- _The task_: Please gather every line of the rows that contains the string "instrumentName".

- _Input for this task_:
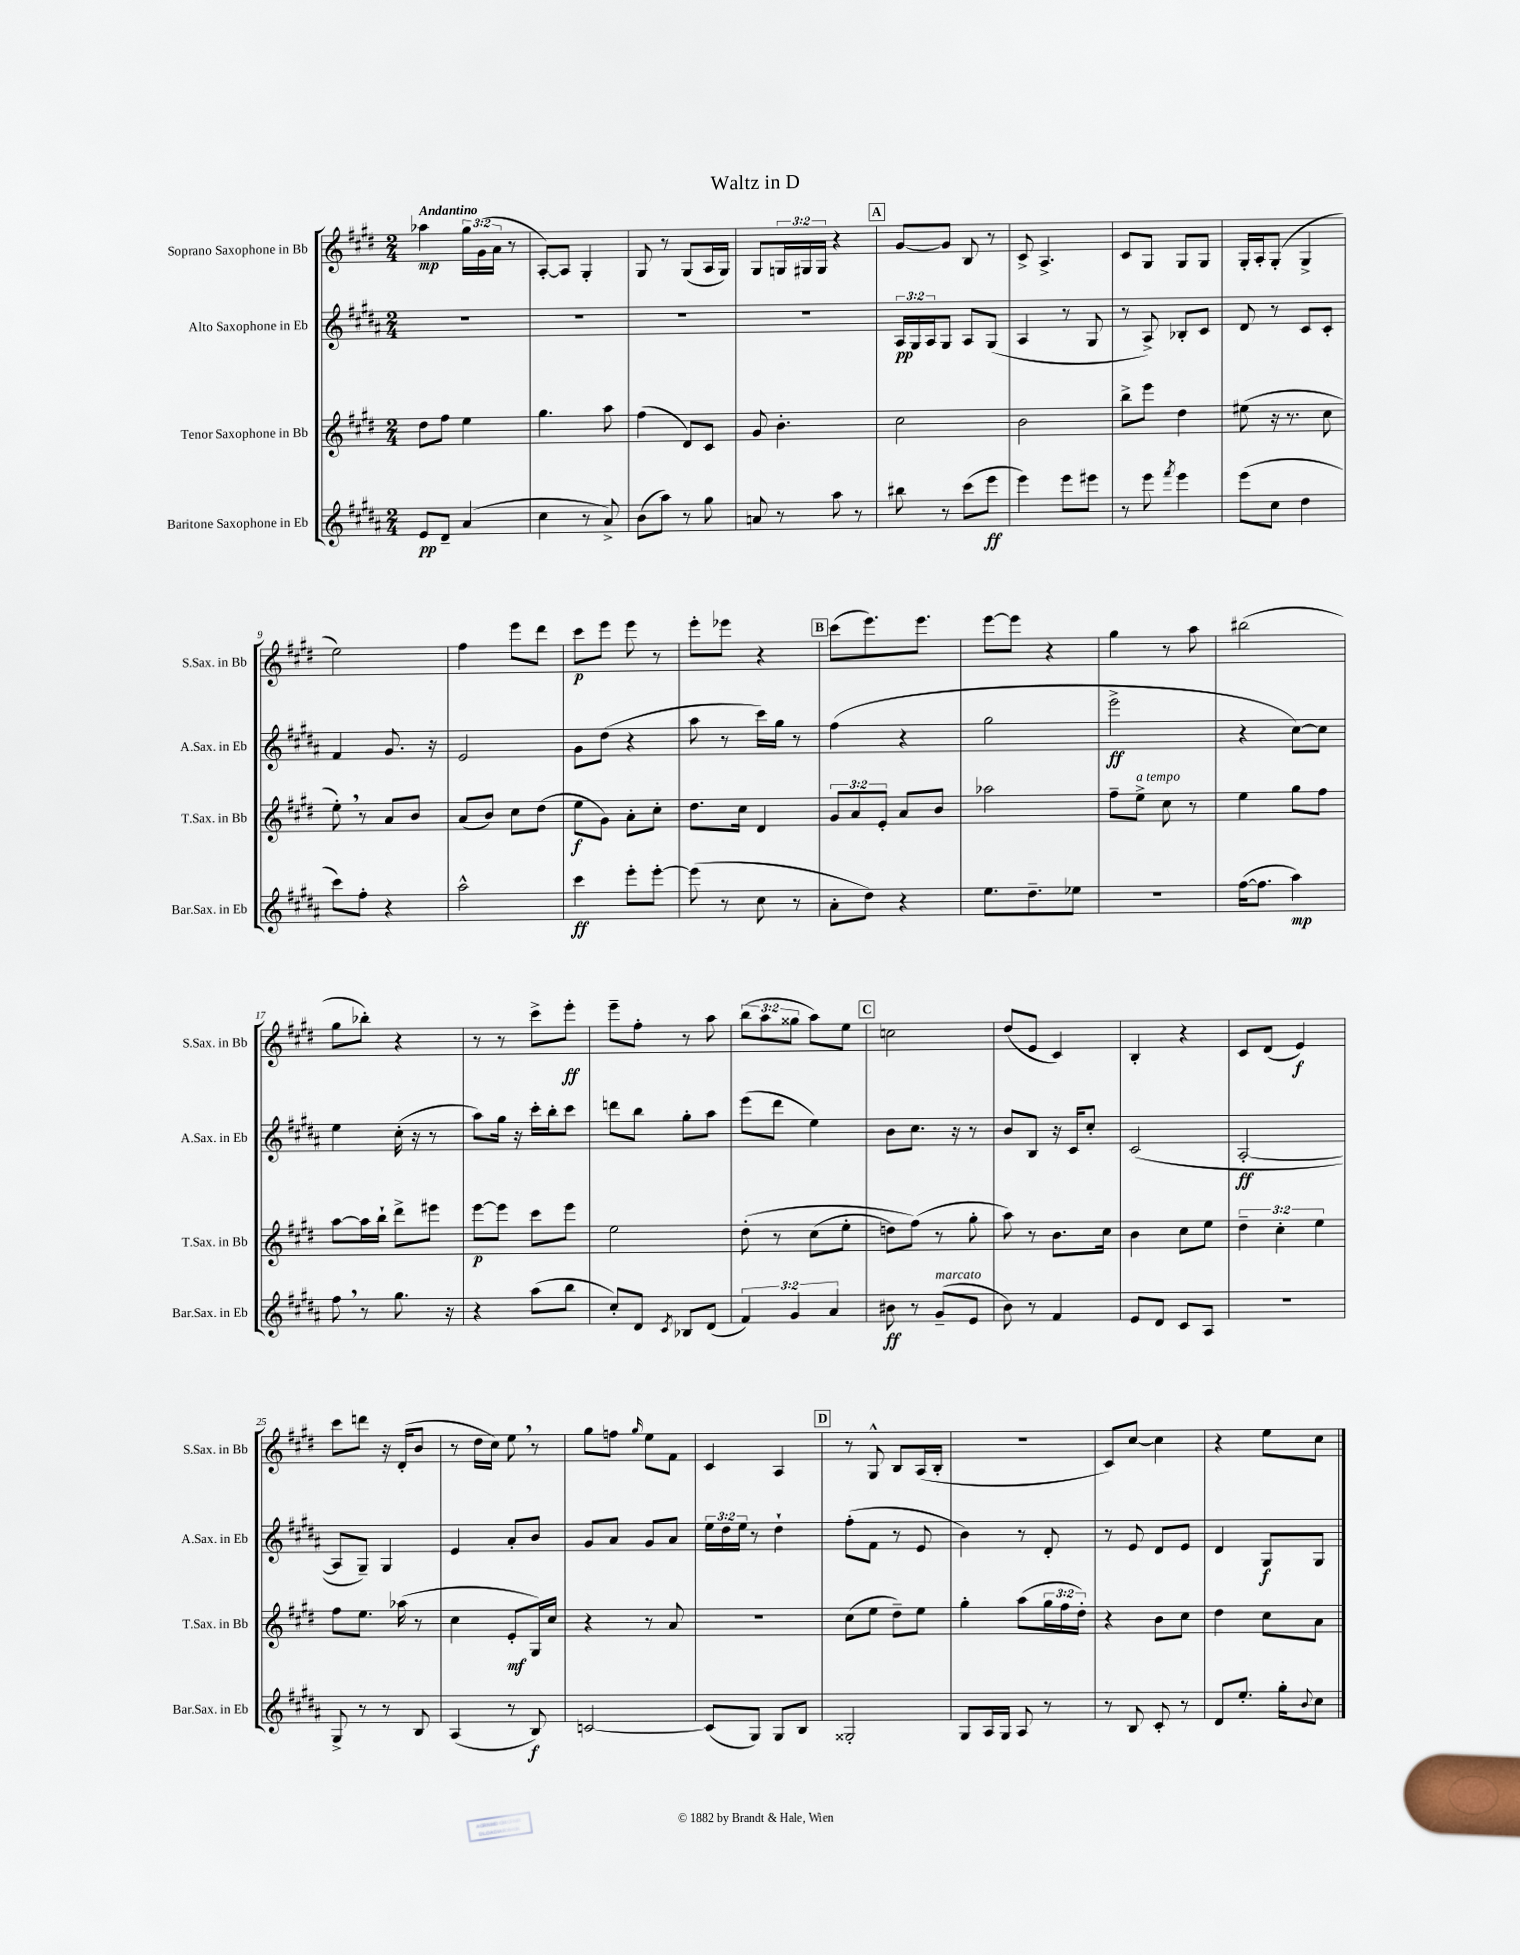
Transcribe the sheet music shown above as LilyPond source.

\header { title = "Waltz in D" }
<<
\new StaffGroup <<
\new Staff = "s0" \with { instrumentName = "Soprano Saxophone in Bb" shortInstrumentName = "S.Sax. in Bb" } {
    \clef treble \key e \major \numericTimeSignature \time 2/4 \override Staff.TupletNumber.text = #tuplet-number::calc-fraction-text \tempo "Andantino"
    aes''4\mp \tuplet 3/2 { gis''16 gis'16( a'16 } r8 |
    a8~-.) a8 gis4-. |
    gis8 r8 gis8( a16 gis16) |
    gis8 \tuplet 3/2 { g16 gis16 gis16 } r4 |
    \mark \markup { \box "A" } gis'8~ gis'8 b8 r8 |
    cis'8-> a4.-> |
    cis'8 gis8 gis8 gis8 |
    gis16-. a16-. gis8-.( gis4-> |
    e''2) |
    fis''4 e'''8 dis'''8 |
    cis'''8\p e'''8 e'''8 r8 |
    e'''8-. ees'''8 r4 |
    \mark \markup { \box "B" } cis'''8( e'''8.) e'''8. |
    e'''8~ e'''8 r4 |
    gis''4 r8 a''8 |
    bis''2( |
    gis''8 bes''8-.) r4 |
    r8 r8 cis'''8-> e'''8-.\ff |
    e'''8-- fis''8-. r8 a''8 |
    \tuplet 3/2 { b''8( a''8 gisis''8 } a''8) e''8 |
    \mark \markup { \box "C" } c''2 |
    dis''8( e'8 cis'4) |
    b4-. r4 |
    cis'8 dis'8( e'4\f) |
    cis'''8 d'''8 r16 dis'16-.( b'8 |
    r8 dis''16 cis''16) e''8 \breathe r8 |
    gis''8 f''8 \grace { gis''16 } e''8 fis'8 |
    cis'4 a4 |
    \mark \markup { \box "D" } r8 gis8-^ b8 a16( b16-. |
    R2 |
    cis'8) cis''8~ cis''4 |
    r4 e''8 cis''8 \bar "|." |
}
\new Staff = "s1" \with { instrumentName = "Alto Saxophone in Eb" shortInstrumentName = "A.Sax. in Eb" } {
    \clef treble \key b \major \numericTimeSignature \time 2/4 \override Staff.TupletNumber.text = #tuplet-number::calc-fraction-text
    R2 |
    R2 |
    R2 |
    R2 |
    \mark \markup { \box "A" } \tuplet 3/2 { ais16\pp gis16 ais16 } gis8 ais8 gis8( |
    ais4 r8 gis8 |
    r8 ais8->) bes8-. cis'8 |
    dis'8 r8 cis'8 cis'8-. |
    fis'4 gis'8. r16 |
    e'2 |
    gis'8 dis''8( r4 |
    ais''8 r8 cis'''16) gis''16 r8 |
    \mark \markup { \box "B" } fis''4( r4 |
    gis''2 |
    e'''2->\ff |
    r4 cis''8~) cis''8 |
    e''4 cis''16-.( r16 r8 |
    ais''8) gis''16 r16 cis'''16-. b''16-. cis'''8 |
    d'''8 b''8 gis''8-. ais''8 |
    e'''8( dis'''8 e''4) |
    \mark \markup { \box "C" } b'8 cis''8. r16 r8 |
    b'8 b8 r16 cis'16 cis''8-. |
    cis'2( |
    ais2~-.\ff |
    ais8 gis8--) gis4 |
    e'4 ais'8-. b'8 |
    gis'8 ais'8 gis'8 ais'8 |
    \tuplet 3/2 { e''16 dis''16 e''16 } r8 dis''4-! |
    \mark \markup { \box "D" } fis''8-.( fis'8 r8 e'8 |
    b'4) r8 dis'8-. |
    r8 e'8 dis'8 e'8 |
    dis'4 gis8\f gis8 \bar "|." |
}
\new Staff = "s2" \with { instrumentName = "Tenor Saxophone in Bb" shortInstrumentName = "T.Sax. in Bb" } {
    \clef treble \key e \major \numericTimeSignature \time 2/4 \override Staff.TupletNumber.text = #tuplet-number::calc-fraction-text
    dis''8 fis''8 e''4 |
    gis''4. a''8 |
    fis''4( dis'8) cis'8 |
    gis'8 b'4.-. |
    \mark \markup { \box "A" } cis''2 |
    b'2 |
    b''8-> e'''8 dis''4 |
    eis''8( r16 r8. cis''8 |
    e''8-.) \breathe r8 a'8 b'8 |
    a'8( b'8) cis''8 dis''8( |
    e''8\f gis'8) a'8-. cis''8-. |
    dis''8. cis''16 dis'4 |
    \mark \markup { \box "B" } \tuplet 3/2 { gis'8 a'8 e'8-. } a'8 b'8 |
    aes''2 |
    fis''8-- e''8->^\markup { \italic "a tempo" } cis''8 r8 |
    e''4 gis''8 fis''8 |
    a''8~ a''16 b''16-! dis'''8-> eis'''8 |
    e'''8~\p e'''8 cis'''8 e'''8 |
    e''2 |
    dis''8-.\( r8 cis''8( e''8-. |
    \mark \markup { \box "C" } d''8) fis''8(\) r8 gis''8-. |
    a''8) r8 b'8. cis''16 |
    b'4 cis''8 e''8 |
    \tuplet 3/2 { dis''4-- cis''4-. e''4 } |
    fis''8 e''8. aes''16( r8 |
    cis''4 e'8-.\mf gis16) cis''16 |
    r4 r8 a'8 |
    R2 |
    \mark \markup { \box "D" } cis''8( e''8 dis''8--) e''8 |
    gis''4-. a''8( \tuplet 3/2 { gis''16 fis''16 dis''16-.) } |
    r4 b'8 cis''8 |
    dis''4 cis''8 a'8 \bar "|." |
}
\new Staff = "s3" \with { instrumentName = "Baritone Saxophone in Eb" shortInstrumentName = "Bar.Sax. in Eb" } {
    \clef treble \key b \major \numericTimeSignature \time 2/4 \override Staff.TupletNumber.text = #tuplet-number::calc-fraction-text
    e'8\pp dis'8-- ais'4( |
    cis''4 r8 ais'8->) |
    b'8( ais''8) r8 gis''8 |
    a'8 r8 ais''8 r8 |
    \mark \markup { \box "A" } bis''8 r8 cis'''8( e'''8\ff |
    e'''4) e'''8 eis'''8 |
    r8 e'''8 \acciaccatura { fis'''8 } e'''4 |
    e'''8( cis''8 dis''4 |
    cis'''8) fis''8-. r4 |
    ais''2-^ |
    cis'''4\ff e'''8-. e'''8~-. |
    e'''8( r8 cis''8 r8 |
    \mark \markup { \box "B" } ais'8-. dis''8) r4 |
    e''8. dis''8.-- ees''8 |
    R2 |
    fis''16~( fis''8. ais''4\mp) |
    fis''8 \breathe r8 gis''8. r16 |
    r4 ais''8( b''8 |
    cis''8-.) dis'8 \acciaccatura { cis'8 } bes8 dis'8( |
    \tuplet 3/2 { fis'4) gis'4 ais'4 } |
    \mark \markup { \box "C" } bis'8\ff r8 gis'8--^\markup { \italic "marcato" }( e'8 |
    b'8) r8 fis'4 |
    e'8 dis'8 cis'8 ais8 |
    r2 |
    gis8-> r8 r8 b8 |
    ais4( r8 b8\f) |
    c'2~ |
    c'8( gis8) gis8 b8 |
    \mark \markup { \box "D" } gisis2-. |
    gis8 ais16 gis16 ais8 r8 |
    r8 b8 cis'8-. r8 |
    dis'8 e''8.-. gis''16-. \appoggiatura { b'8 } cis''8 \bar "|." |
}
>>
>>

- _Answer to the exercise_:
\new Staff = "s0" \with { instrumentName = "Soprano Saxophone in Bb" shortInstrumentName = "S.Sax. in Bb" } {
\new Staff = "s1" \with { instrumentName = "Alto Saxophone in Eb" shortInstrumentName = "A.Sax. in Eb" } {
\new Staff = "s2" \with { instrumentName = "Tenor Saxophone in Bb" shortInstrumentName = "T.Sax. in Bb" } {
\new Staff = "s3" \with { instrumentName = "Baritone Saxophone in Eb" shortInstrumentName = "Bar.Sax. in Eb" } {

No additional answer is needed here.